(Dataset content)

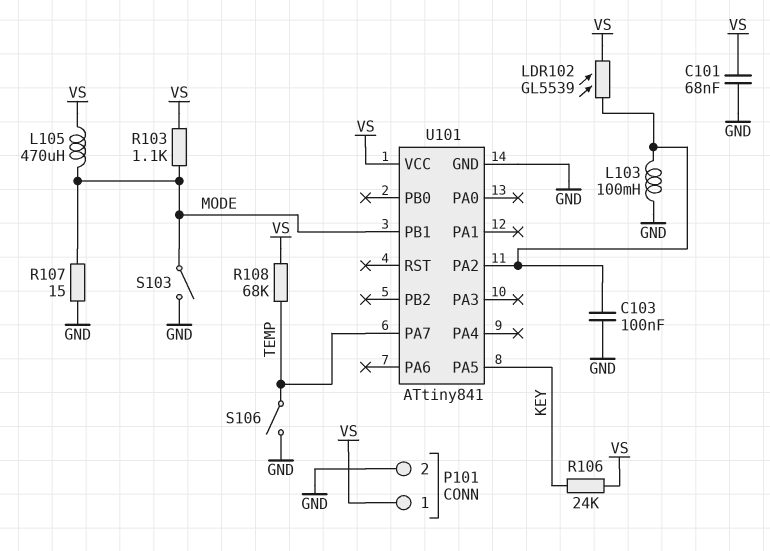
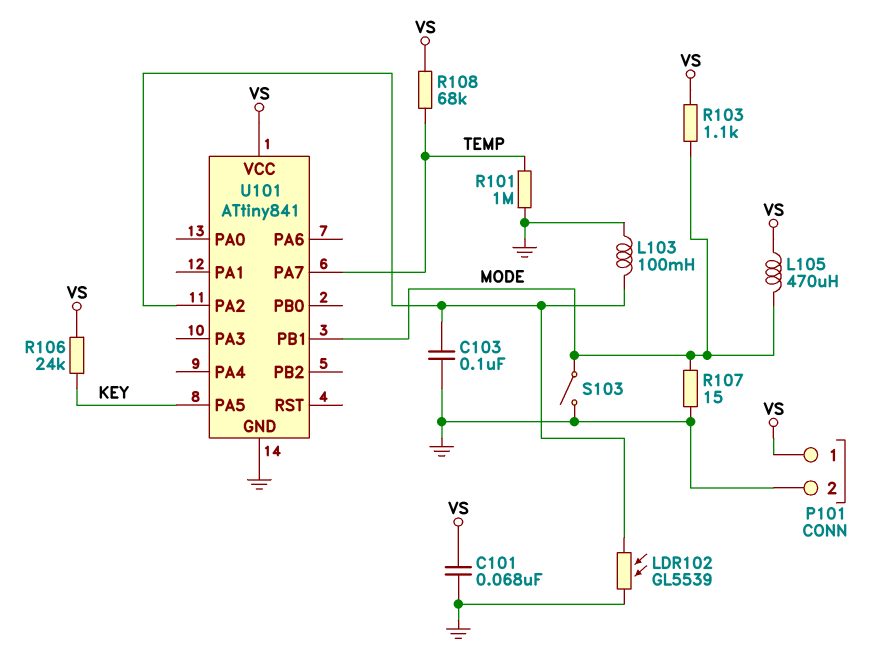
LDR102: GL5539 (U101/PA2, VS) -> GL5539 (GND, U101/PA2)
R101: none -> 1M (GND, TEMP)
S106: switch (GND, TEMP) -> none

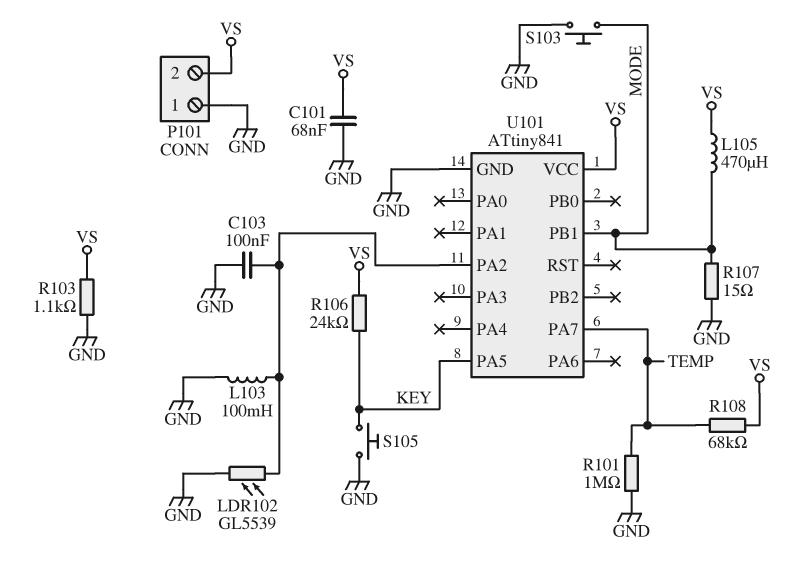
P101 pin 1: VS -> GND
P101 pin 2: GND -> VS
R103: 1.1k (MODE, VS) -> 1.1k (GND, VS)
S103: switch (GND, MODE) -> button (GND, MODE)
S105: none -> button (GND, KEY)

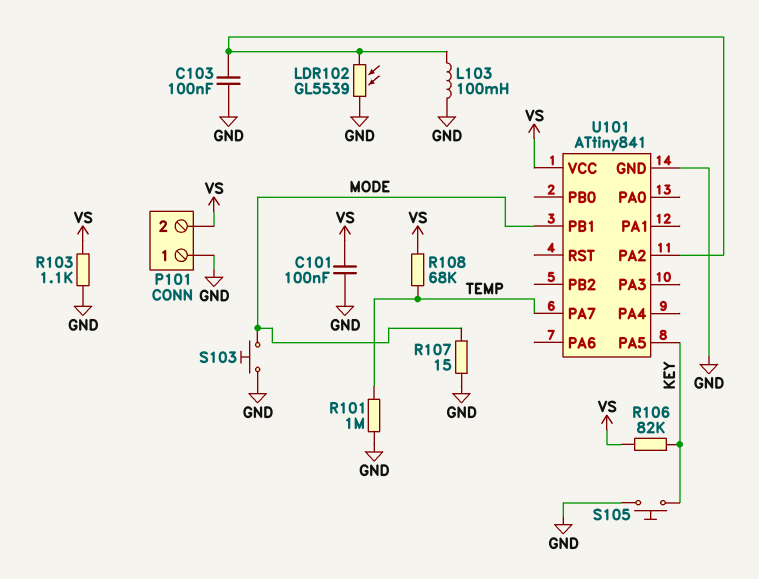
C101: 68nF (GND, VS) -> 100nF (GND, VS)
L105: 470uH (MODE, VS) -> none
R106: 24k (KEY, VS) -> 82k (KEY, VS)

(End Dataset content)

** Task requirements **
Would you return the entries verbatim, minus any images?

** Task output **
LDR102: GL5539 (U101/PA2, VS) -> GL5539 (GND, U101/PA2)
R101: none -> 1M (GND, TEMP)
S106: switch (GND, TEMP) -> none

P101 pin 1: VS -> GND
P101 pin 2: GND -> VS
R103: 1.1k (MODE, VS) -> 1.1k (GND, VS)
S103: switch (GND, MODE) -> button (GND, MODE)
S105: none -> button (GND, KEY)

C101: 68nF (GND, VS) -> 100nF (GND, VS)
L105: 470uH (MODE, VS) -> none
R106: 24k (KEY, VS) -> 82k (KEY, VS)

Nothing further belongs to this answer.